● What to produce: Among the entries that follow, the required portion opens with the line containing "display table: (203, 147)" and closes with the line containing "bench: (119, 628) -> (138, 539), removed". Give that portion again exactly, and nothing else.

● Data to examine:
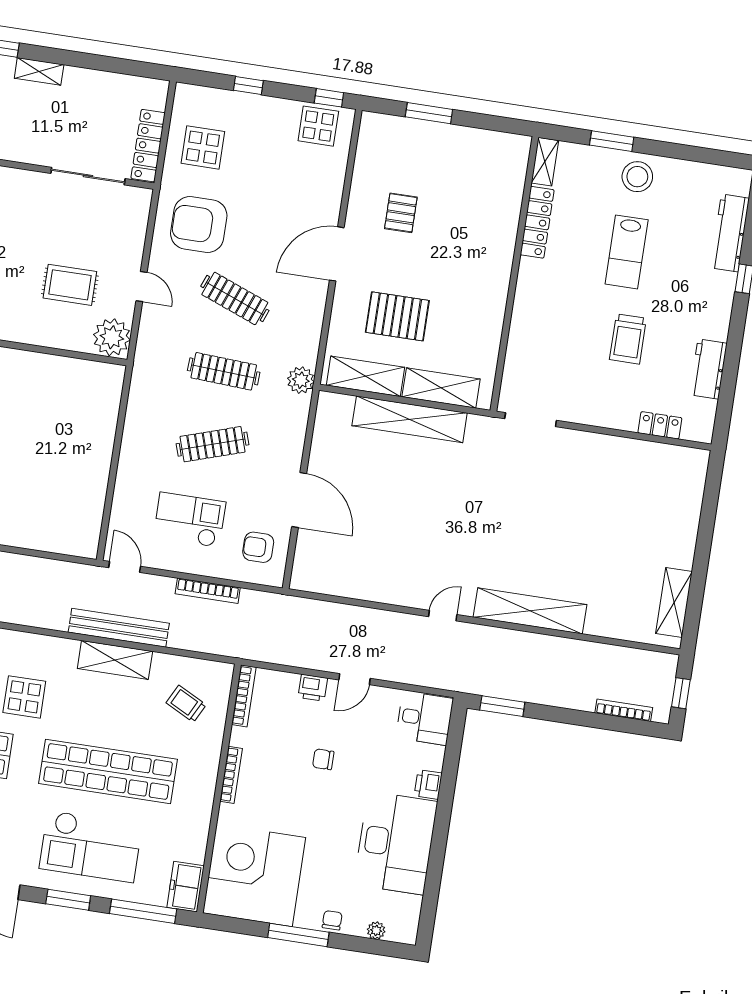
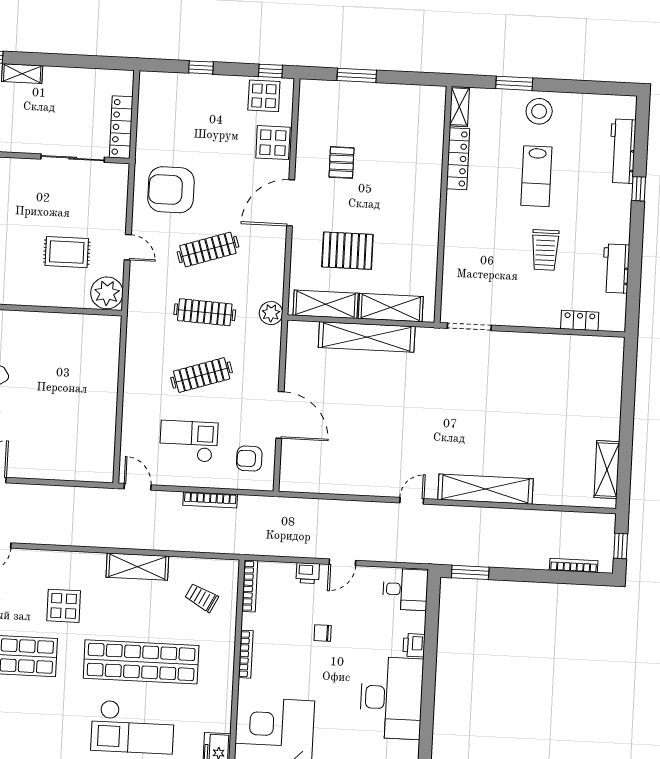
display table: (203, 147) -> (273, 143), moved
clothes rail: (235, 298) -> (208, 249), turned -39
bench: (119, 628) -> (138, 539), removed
--
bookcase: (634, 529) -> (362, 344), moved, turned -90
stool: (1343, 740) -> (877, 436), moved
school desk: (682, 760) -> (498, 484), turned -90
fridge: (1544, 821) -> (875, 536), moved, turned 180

● Expected answer:
display table: (203, 147) -> (273, 143), moved
clothes rail: (235, 298) -> (208, 249), turned -39
bench: (119, 628) -> (138, 539), removed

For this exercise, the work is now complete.